■ **Problem**
Within these entries, which lines include the string "green"? Copy each one.

Collected data:
● ● ● ●

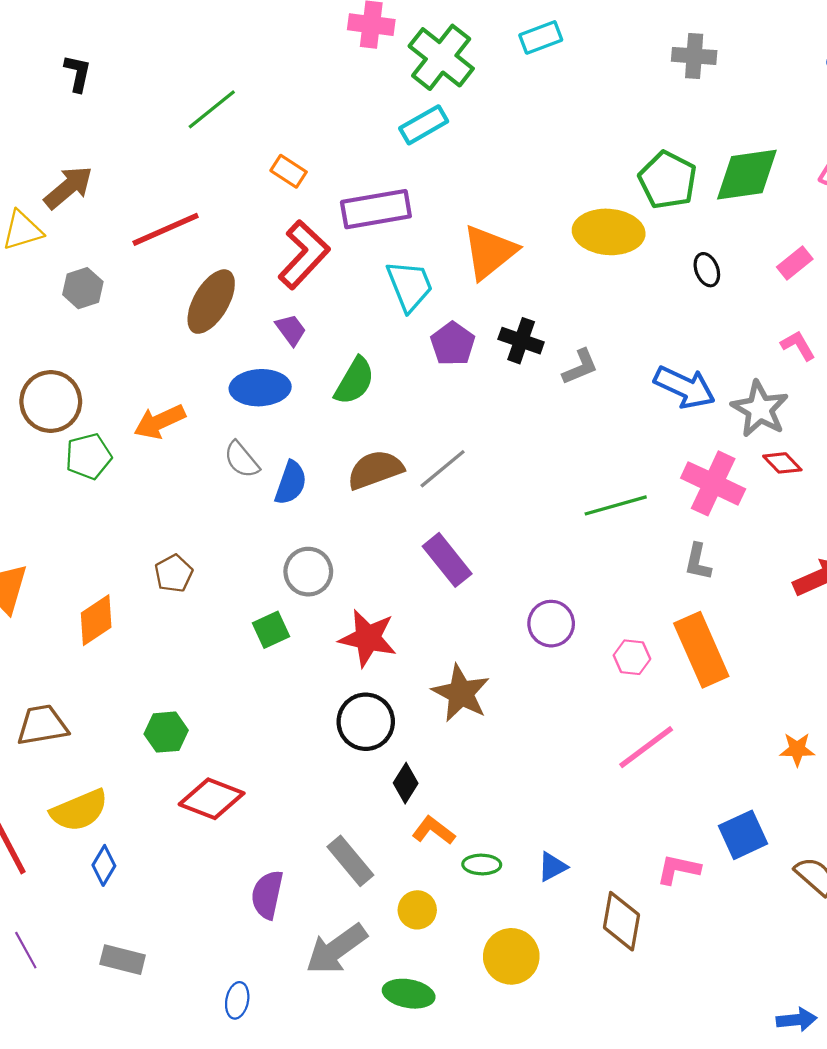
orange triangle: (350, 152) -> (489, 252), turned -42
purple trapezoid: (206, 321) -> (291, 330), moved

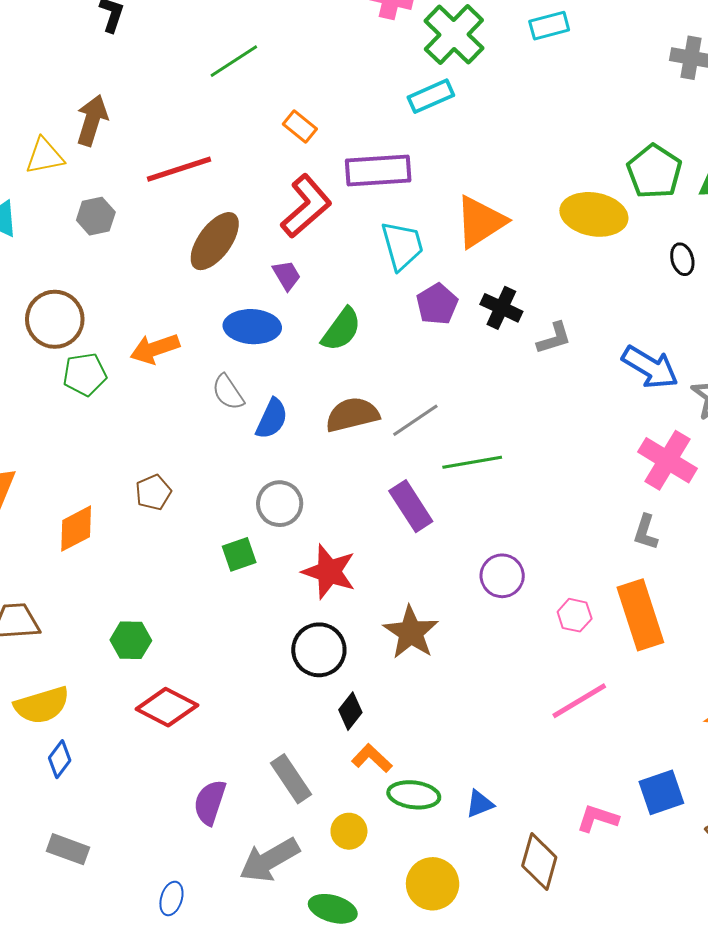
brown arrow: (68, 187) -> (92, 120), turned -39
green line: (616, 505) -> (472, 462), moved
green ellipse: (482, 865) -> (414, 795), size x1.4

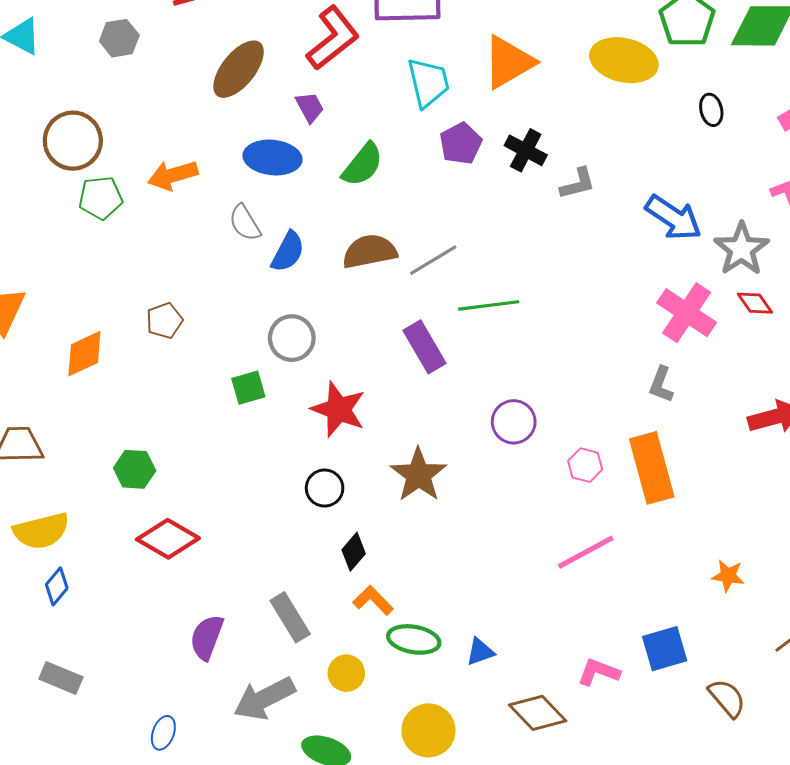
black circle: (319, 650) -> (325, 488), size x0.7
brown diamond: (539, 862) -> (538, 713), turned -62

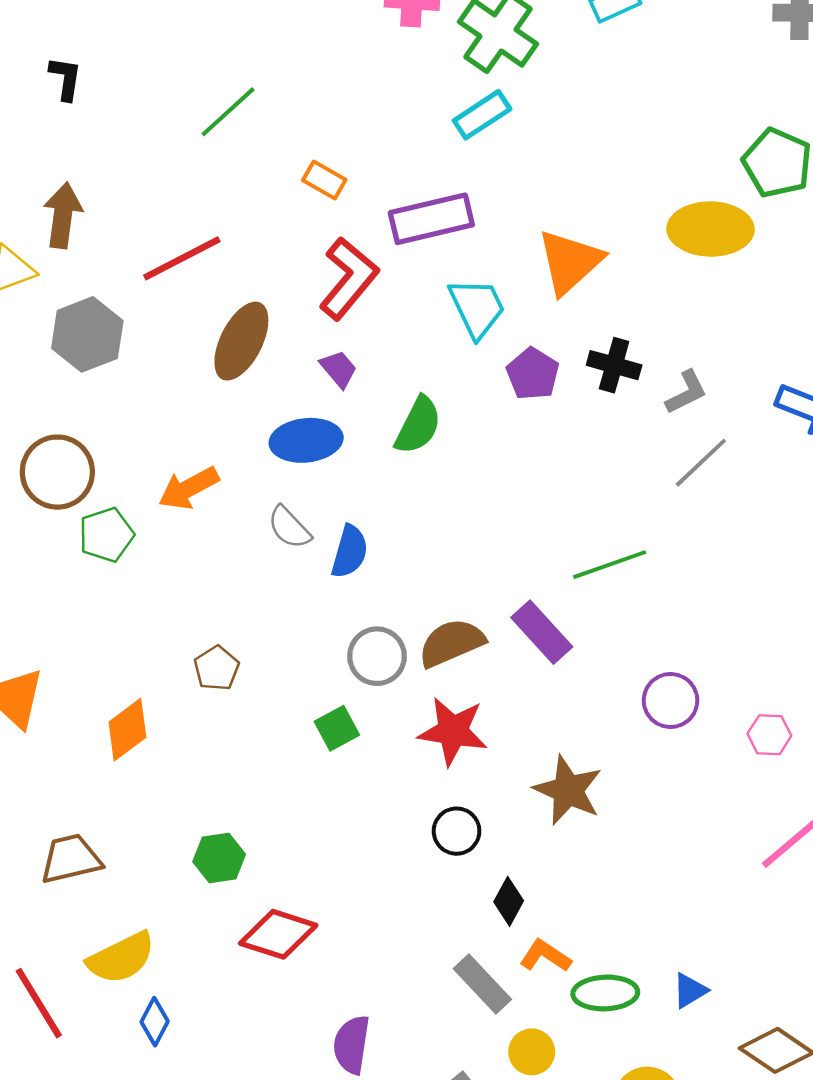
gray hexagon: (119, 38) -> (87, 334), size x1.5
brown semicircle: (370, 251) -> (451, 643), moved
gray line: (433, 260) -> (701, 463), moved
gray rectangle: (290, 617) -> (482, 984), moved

● ● ● ●

■ **Exercise result**
green line: (616, 505) -> (472, 462), moved
green ellipse: (482, 865) -> (414, 795), size x1.4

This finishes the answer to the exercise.